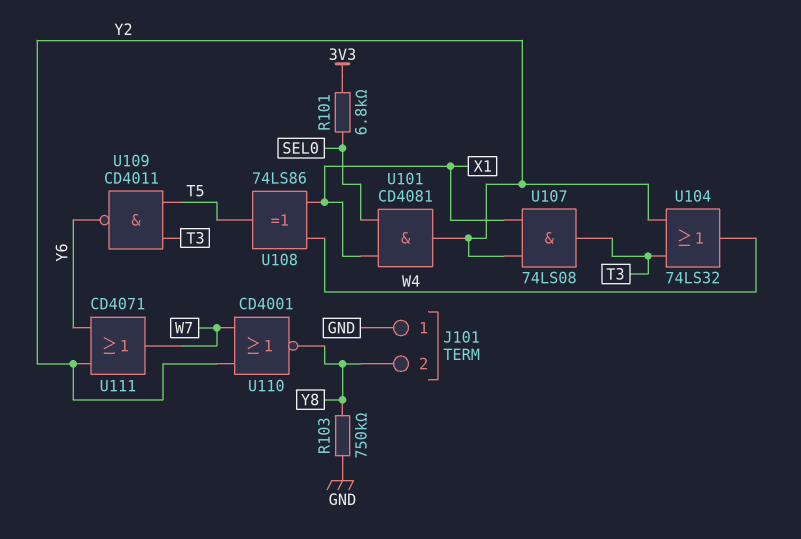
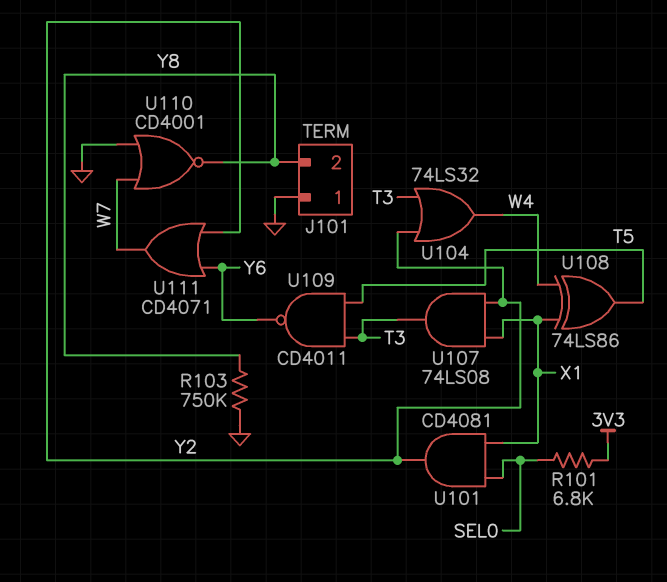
U110: NOR CD4001 (in W7, in Y2, out Y8) -> NOR CD4001 (in GND, in W7, out Y8)

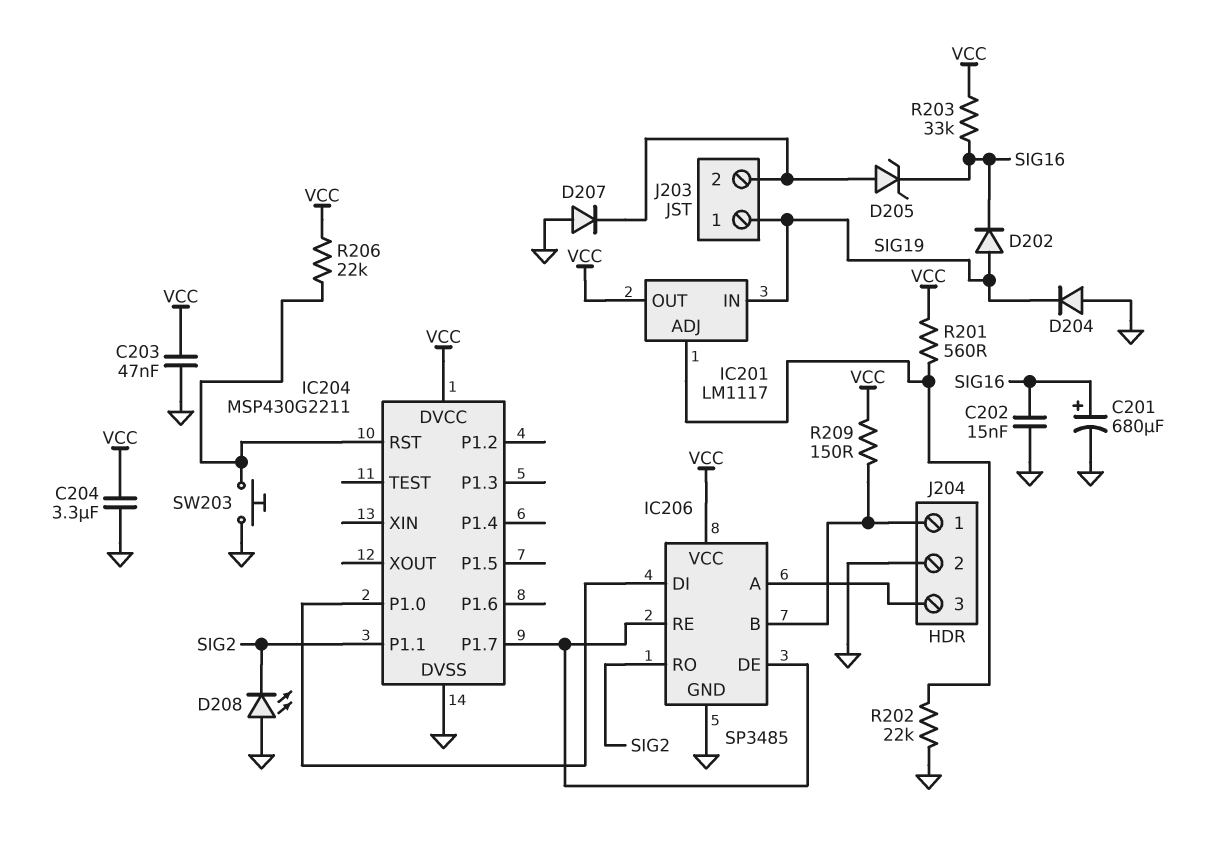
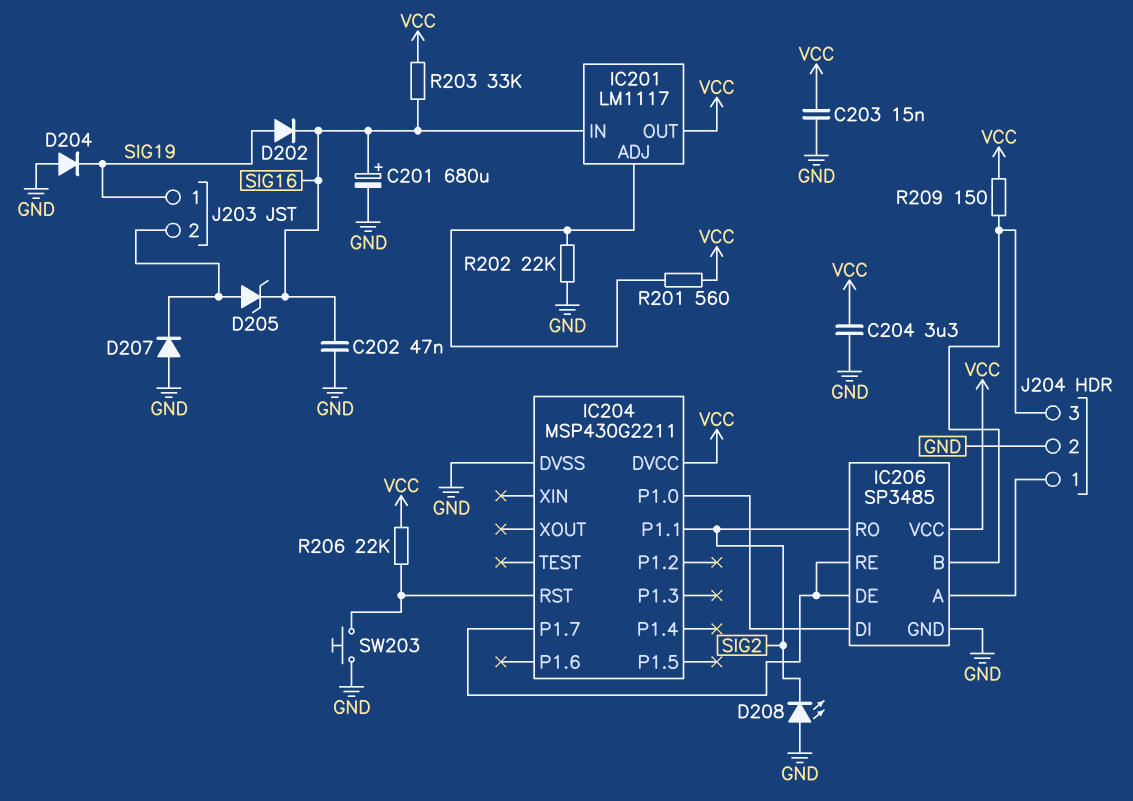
C202: 15nF (GND, SIG16) -> 47nF (GND, SIG16)
C203: 47nF (GND, VCC) -> 15nF (GND, VCC)
IC201 pin IN: SIG19 -> SIG16
J204 pin 1: IC206/B -> IC206/A
J204 pin 3: IC206/A -> IC206/B

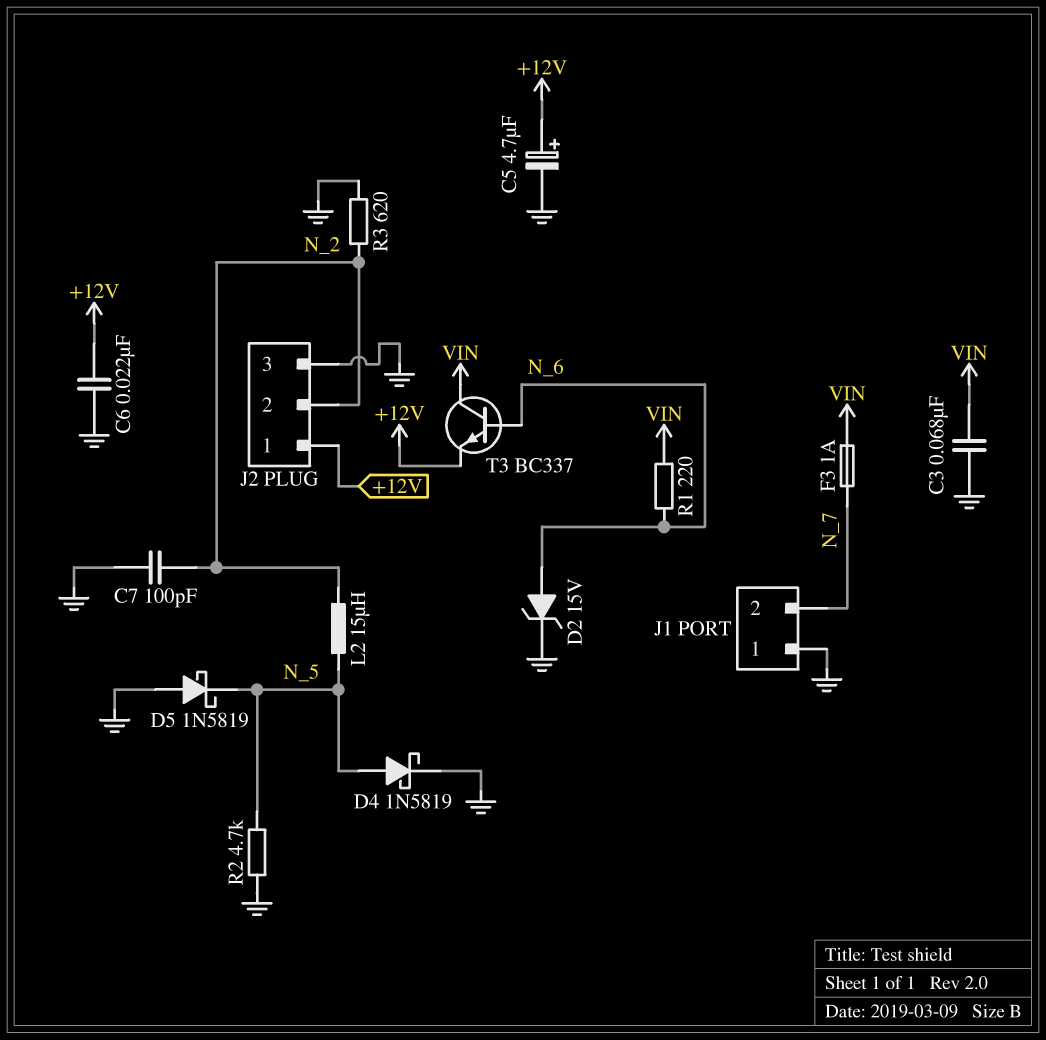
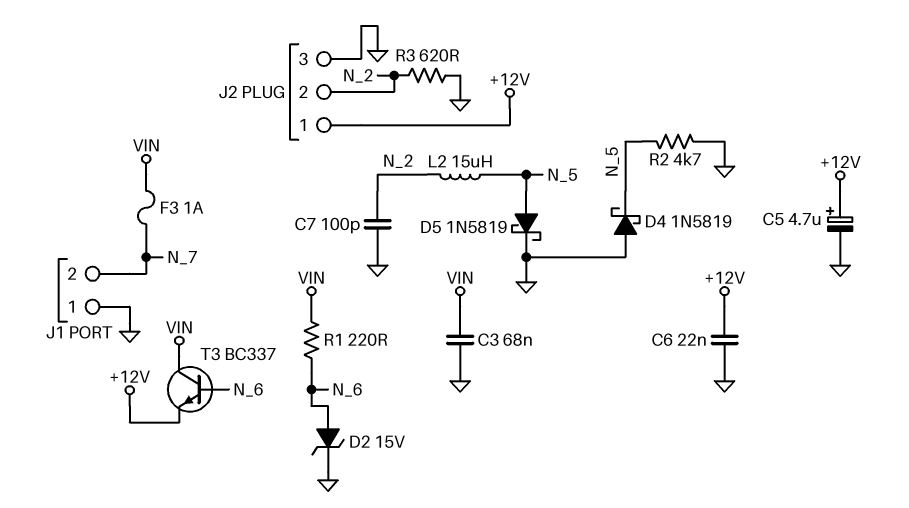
D4: schottky 1N5819 (A N_5, K GND) -> schottky 1N5819 (A GND, K N_5)
D5: schottky 1N5819 (A GND, K N_5) -> schottky 1N5819 (A N_5, K GND)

§ **Your goal**: Nothing but the lines from the line with "J204 pin 1: IC206/B -> IC206/A" through the end of the listing should appear in the answer, each duplicated exactly, without pictures.

§ **Answer for this exercise**:
J204 pin 1: IC206/B -> IC206/A
J204 pin 3: IC206/A -> IC206/B

D4: schottky 1N5819 (A N_5, K GND) -> schottky 1N5819 (A GND, K N_5)
D5: schottky 1N5819 (A GND, K N_5) -> schottky 1N5819 (A N_5, K GND)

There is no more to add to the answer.